» **Exercise description**:
Without the images, write out all of the following entries exactly.

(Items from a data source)

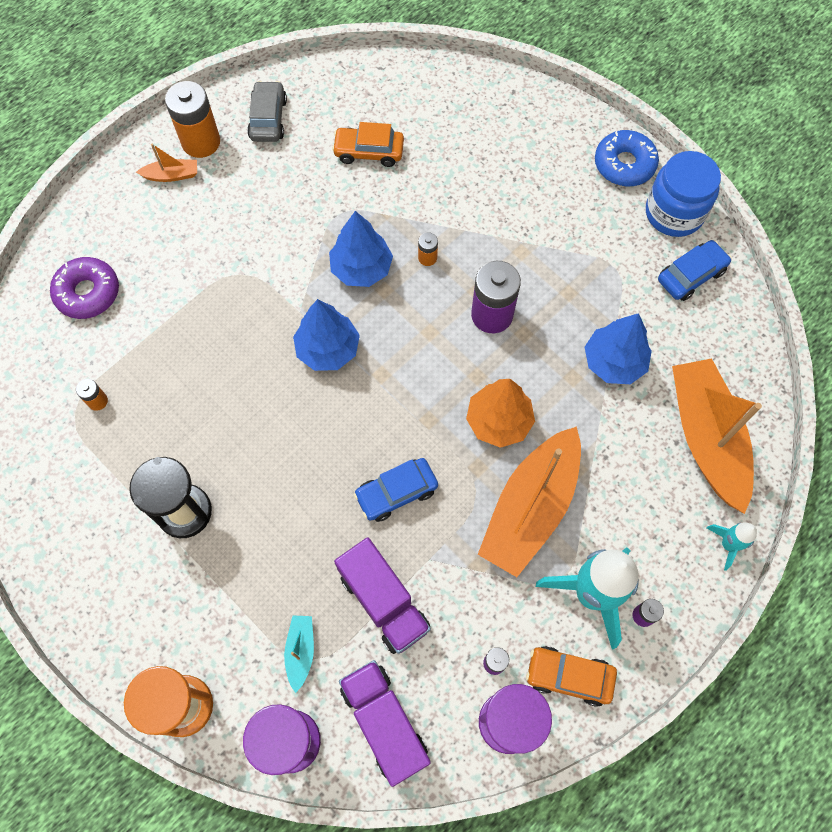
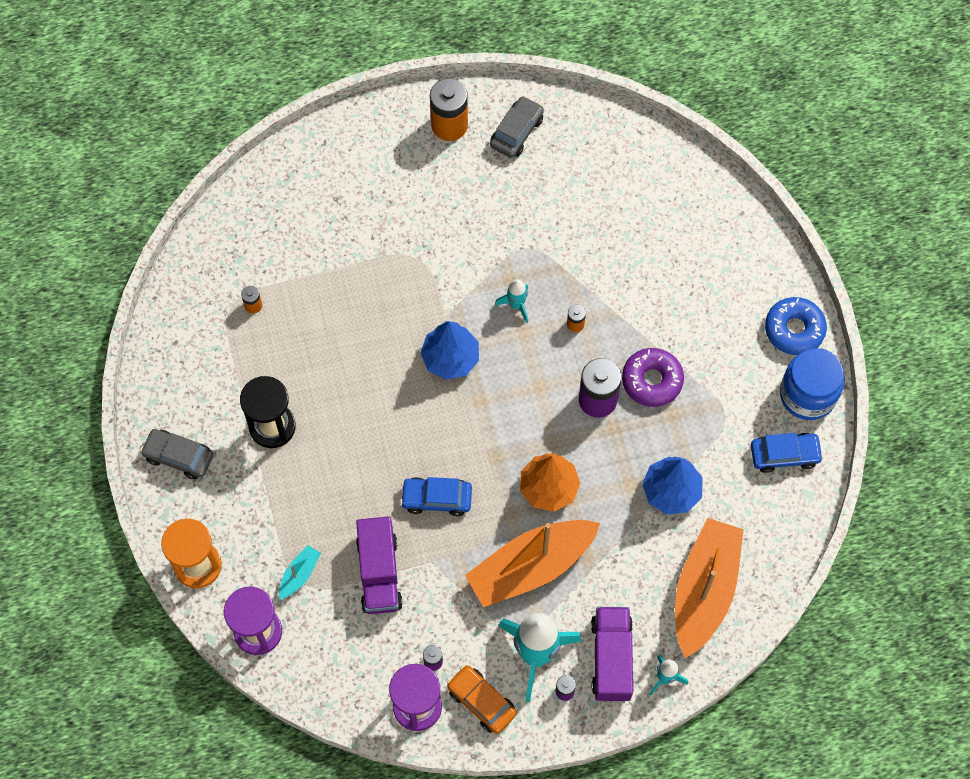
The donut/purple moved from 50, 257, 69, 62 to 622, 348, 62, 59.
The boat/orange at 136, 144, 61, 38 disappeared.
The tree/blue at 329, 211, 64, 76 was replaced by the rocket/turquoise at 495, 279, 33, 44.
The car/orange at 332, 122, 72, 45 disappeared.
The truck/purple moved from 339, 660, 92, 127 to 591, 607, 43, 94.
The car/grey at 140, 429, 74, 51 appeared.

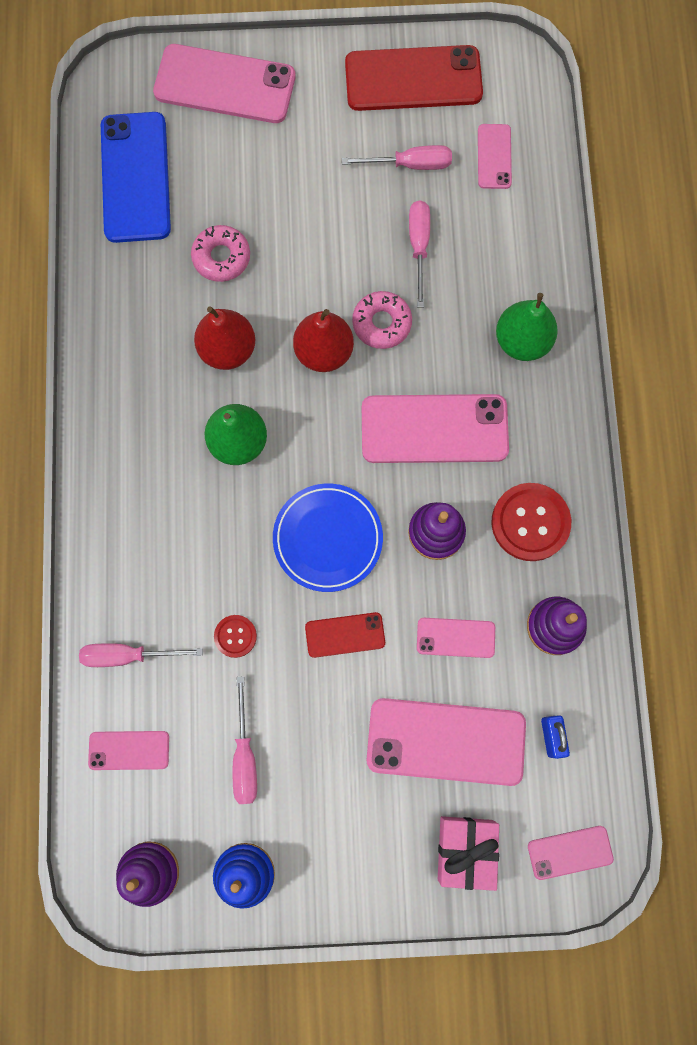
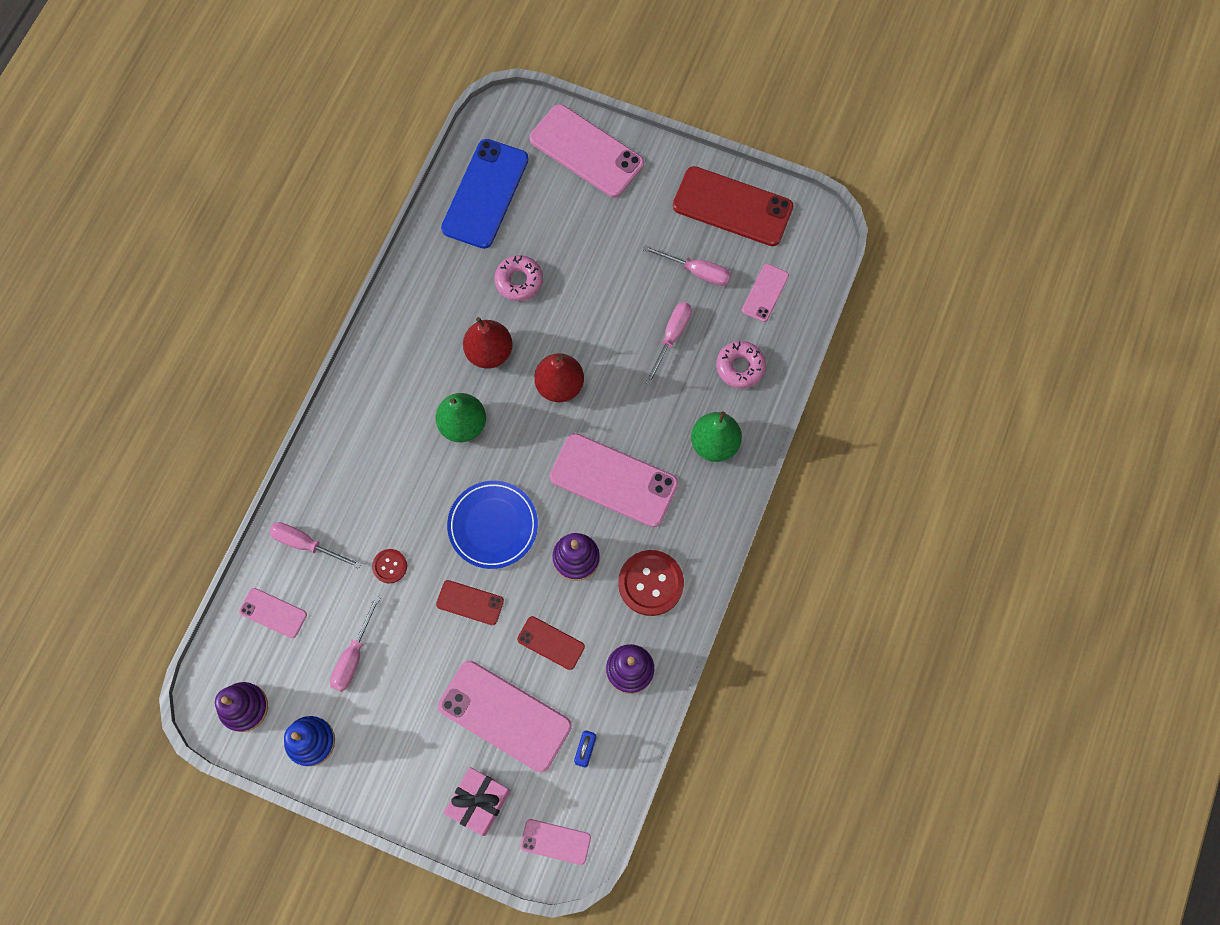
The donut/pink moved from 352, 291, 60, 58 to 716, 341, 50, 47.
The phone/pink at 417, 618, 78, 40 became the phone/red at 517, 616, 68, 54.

» **Final answer**:
The donut/purple moved from 50, 257, 69, 62 to 622, 348, 62, 59.
The boat/orange at 136, 144, 61, 38 disappeared.
The tree/blue at 329, 211, 64, 76 was replaced by the rocket/turquoise at 495, 279, 33, 44.
The car/orange at 332, 122, 72, 45 disappeared.
The truck/purple moved from 339, 660, 92, 127 to 591, 607, 43, 94.
The car/grey at 140, 429, 74, 51 appeared.

The donut/pink moved from 352, 291, 60, 58 to 716, 341, 50, 47.
The phone/pink at 417, 618, 78, 40 became the phone/red at 517, 616, 68, 54.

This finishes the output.